(Shape transformation data)
◆ ◆ ◆ ◆ ◆ ◆ ◆

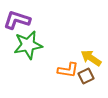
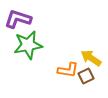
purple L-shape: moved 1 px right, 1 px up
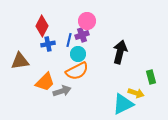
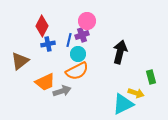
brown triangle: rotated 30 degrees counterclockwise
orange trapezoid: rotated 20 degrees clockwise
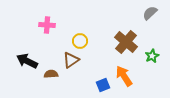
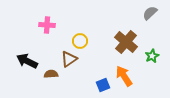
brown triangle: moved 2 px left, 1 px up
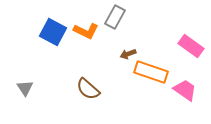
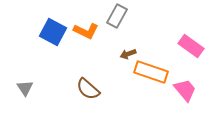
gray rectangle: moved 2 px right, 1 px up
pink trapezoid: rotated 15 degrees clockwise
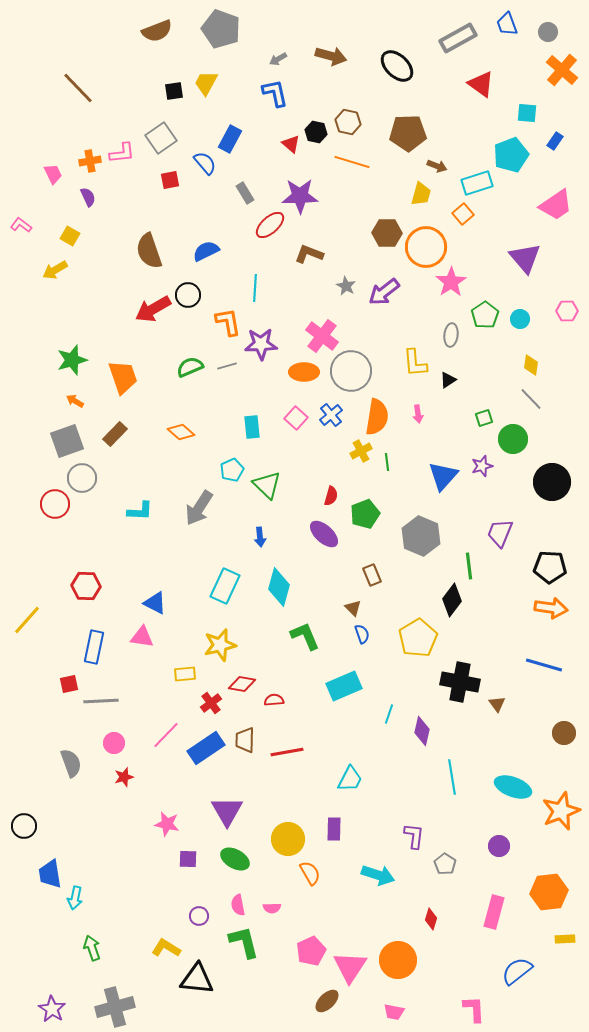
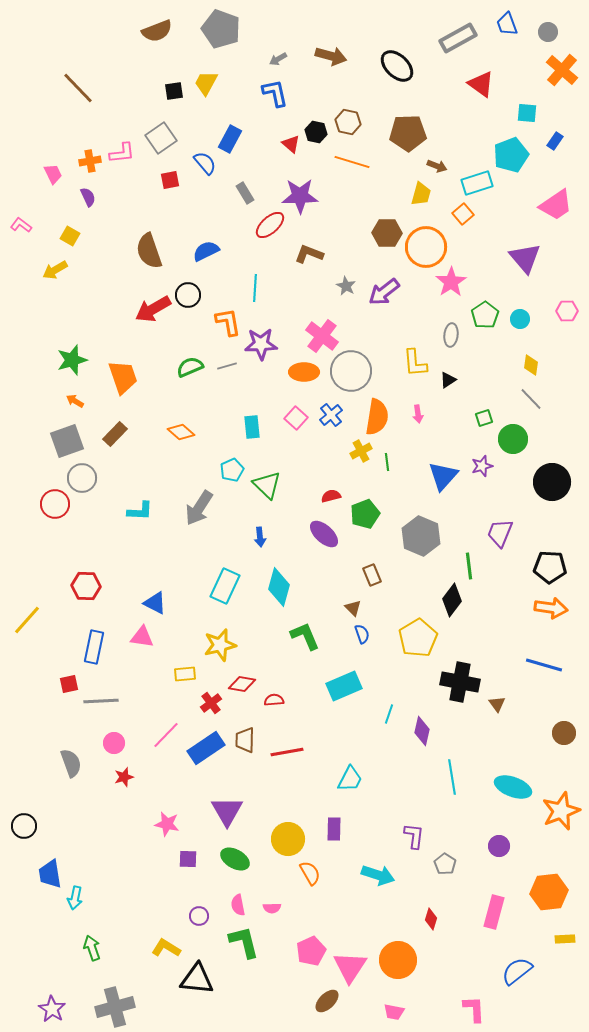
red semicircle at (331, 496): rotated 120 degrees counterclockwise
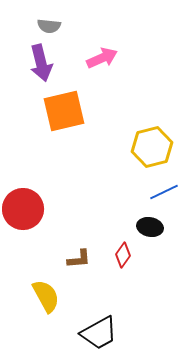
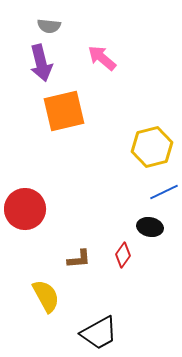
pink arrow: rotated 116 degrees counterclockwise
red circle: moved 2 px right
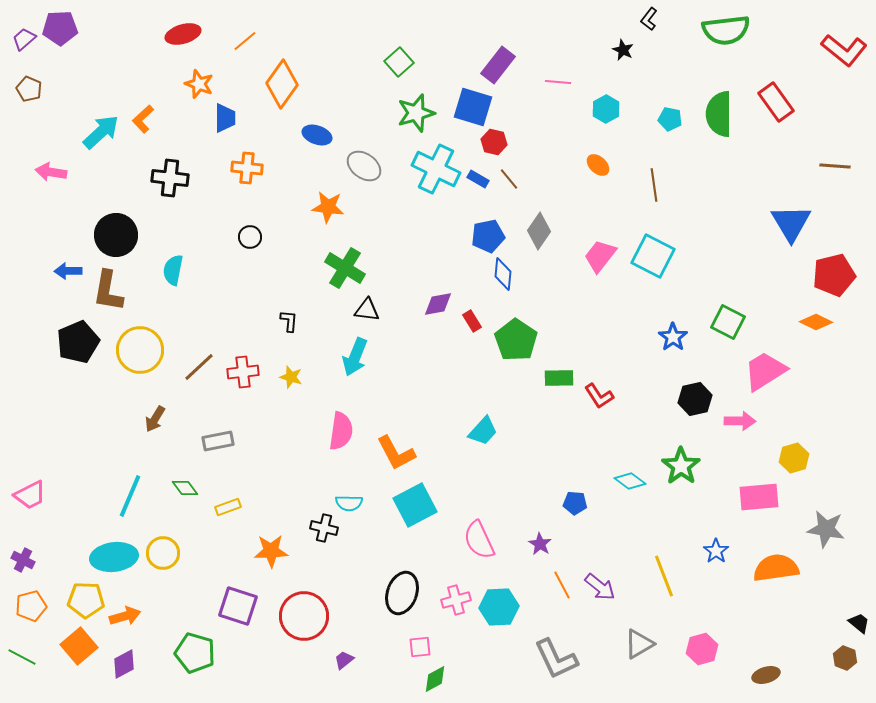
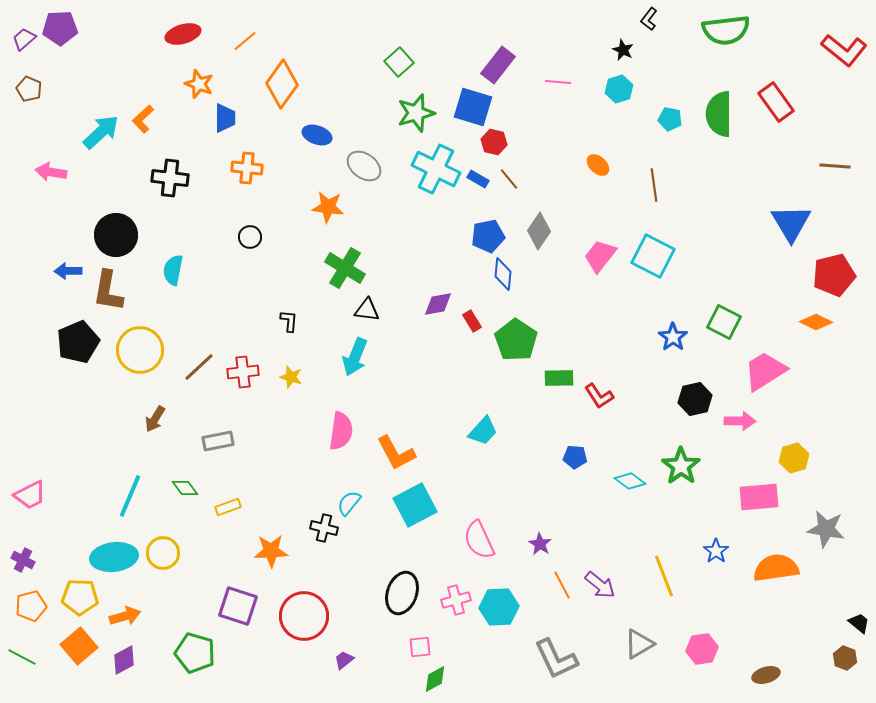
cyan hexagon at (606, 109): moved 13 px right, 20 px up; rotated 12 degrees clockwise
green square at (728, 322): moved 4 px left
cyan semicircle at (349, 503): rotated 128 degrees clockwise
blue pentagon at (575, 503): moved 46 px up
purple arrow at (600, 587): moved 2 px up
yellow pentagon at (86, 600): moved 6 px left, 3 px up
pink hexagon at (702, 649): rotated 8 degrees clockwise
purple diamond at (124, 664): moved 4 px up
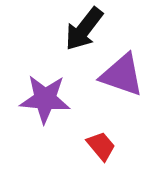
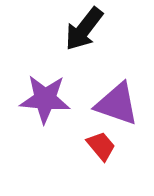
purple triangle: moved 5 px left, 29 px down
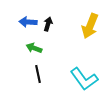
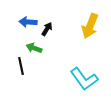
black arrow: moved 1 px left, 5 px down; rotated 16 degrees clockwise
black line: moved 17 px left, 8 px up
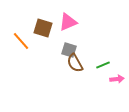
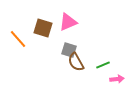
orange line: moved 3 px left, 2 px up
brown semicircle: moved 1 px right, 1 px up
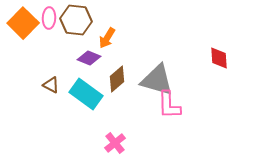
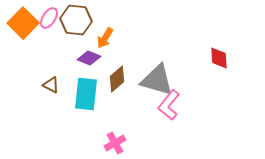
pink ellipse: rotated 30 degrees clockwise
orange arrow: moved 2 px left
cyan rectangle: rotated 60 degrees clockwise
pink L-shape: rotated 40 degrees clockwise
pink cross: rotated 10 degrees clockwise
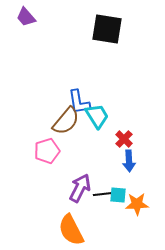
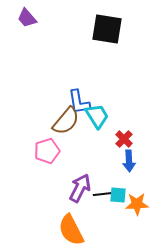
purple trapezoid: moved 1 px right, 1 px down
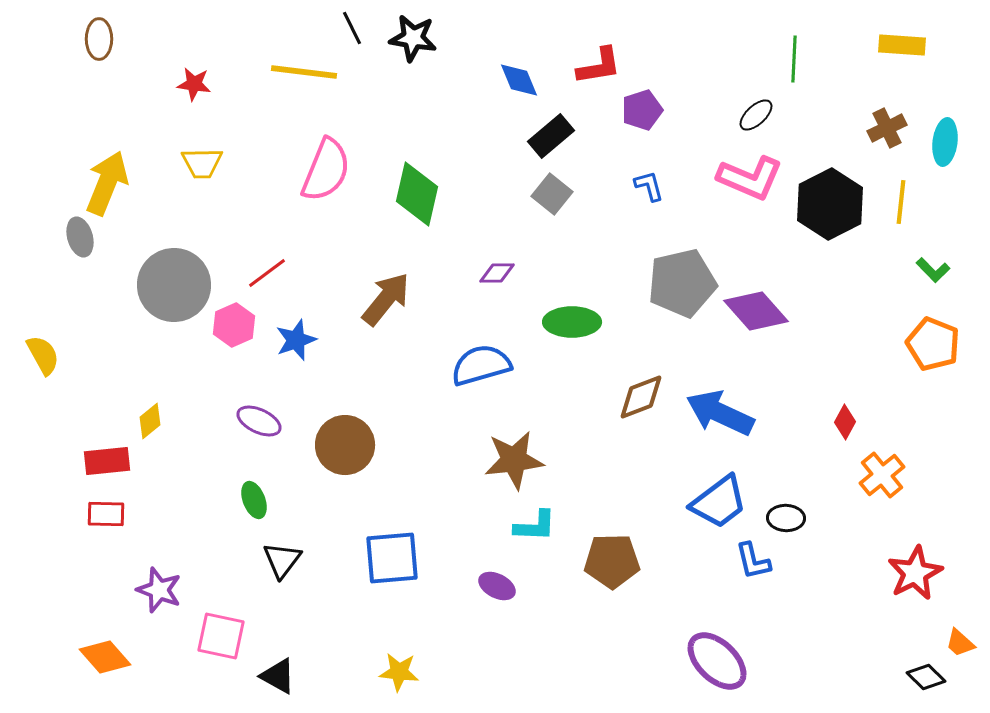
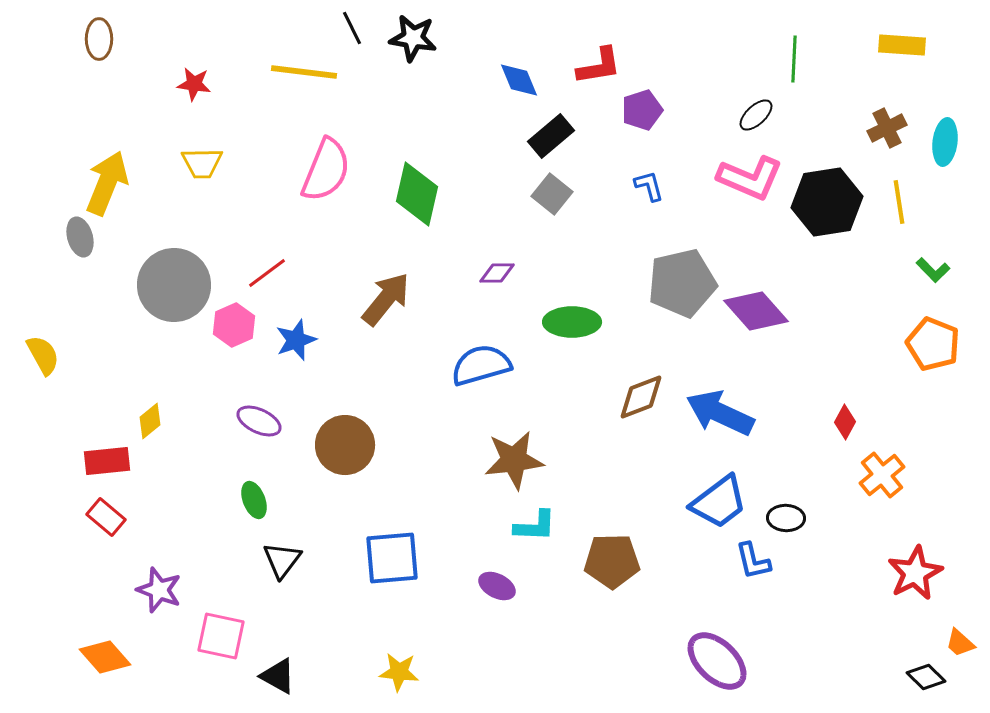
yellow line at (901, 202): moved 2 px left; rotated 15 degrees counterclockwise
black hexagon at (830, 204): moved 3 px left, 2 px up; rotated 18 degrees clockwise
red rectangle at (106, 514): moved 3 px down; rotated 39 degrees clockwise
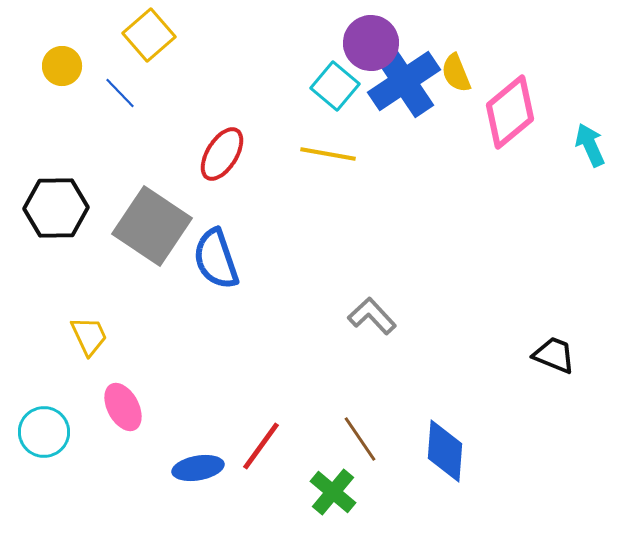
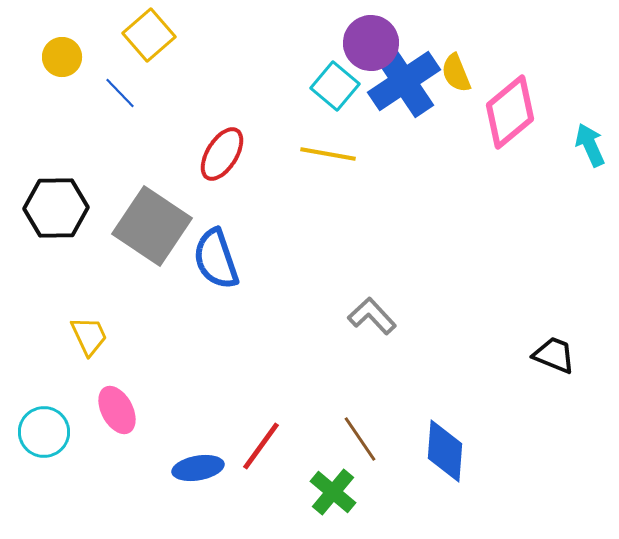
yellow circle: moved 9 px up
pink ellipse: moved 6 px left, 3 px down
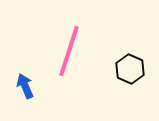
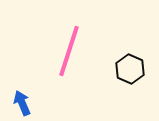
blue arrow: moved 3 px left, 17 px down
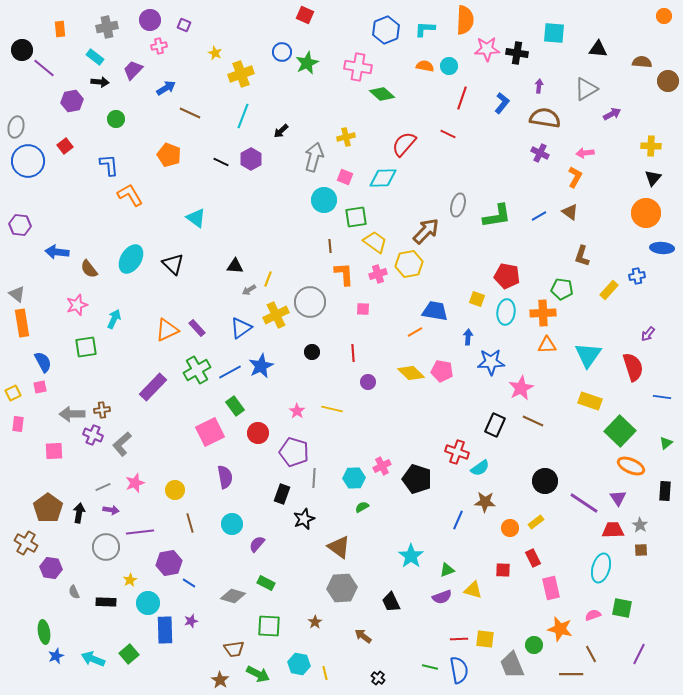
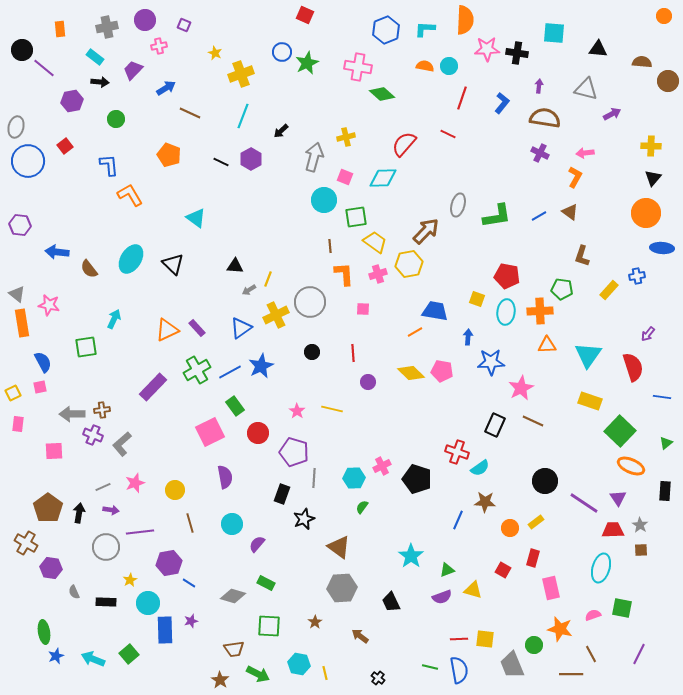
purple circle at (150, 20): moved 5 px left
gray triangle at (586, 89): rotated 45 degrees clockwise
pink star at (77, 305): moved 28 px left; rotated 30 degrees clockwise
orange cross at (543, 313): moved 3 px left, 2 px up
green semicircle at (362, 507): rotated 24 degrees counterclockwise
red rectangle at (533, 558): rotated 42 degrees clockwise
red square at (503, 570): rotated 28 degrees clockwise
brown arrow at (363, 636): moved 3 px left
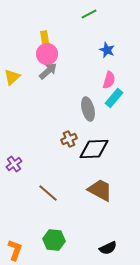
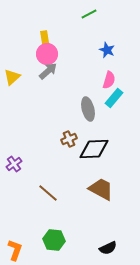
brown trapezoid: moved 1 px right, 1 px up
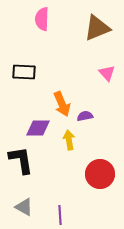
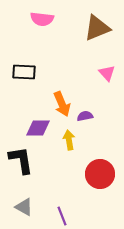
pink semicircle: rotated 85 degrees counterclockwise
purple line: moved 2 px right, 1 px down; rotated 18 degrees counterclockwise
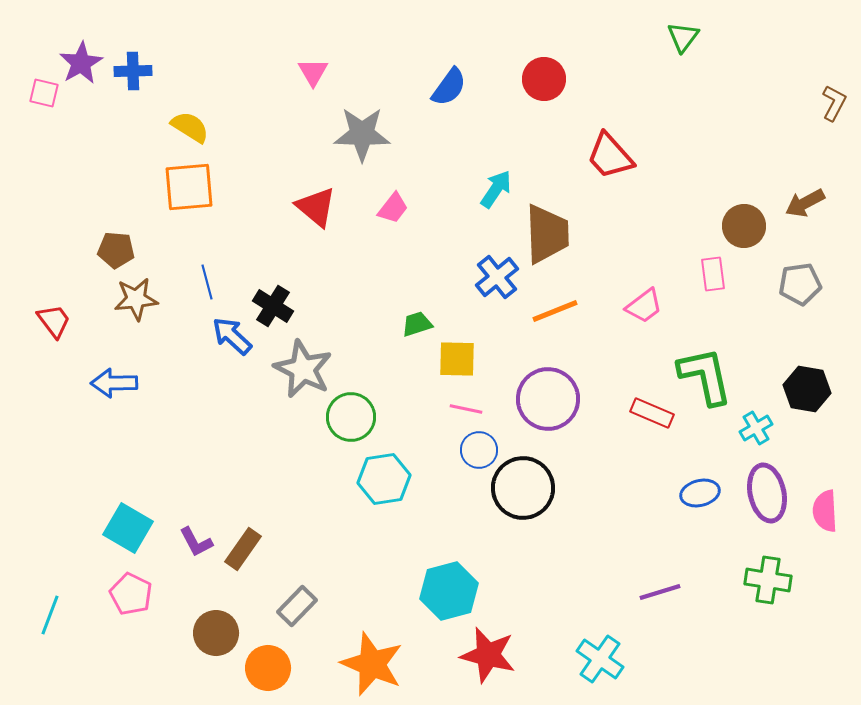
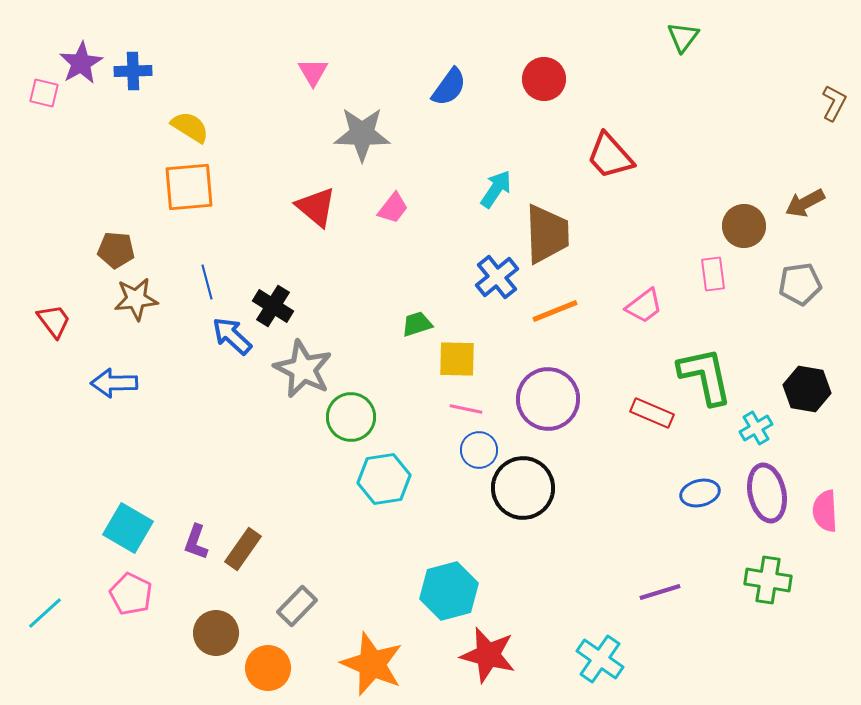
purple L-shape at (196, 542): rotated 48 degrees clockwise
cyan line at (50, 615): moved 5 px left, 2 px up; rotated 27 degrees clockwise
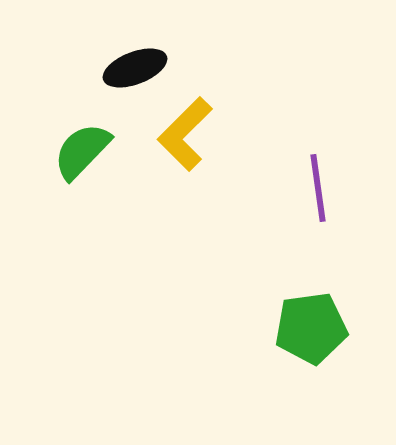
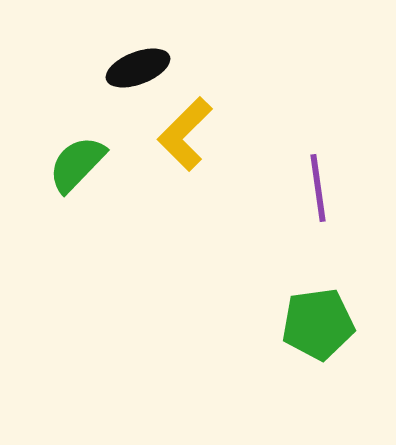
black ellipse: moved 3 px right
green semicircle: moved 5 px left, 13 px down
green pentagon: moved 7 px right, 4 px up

◆ ◆ ◆ ◆ ◆ ◆ ◆

WORK ITEM | Provide the count of lines holding the word "gray" in these entries, and no other words.

REPLY | 2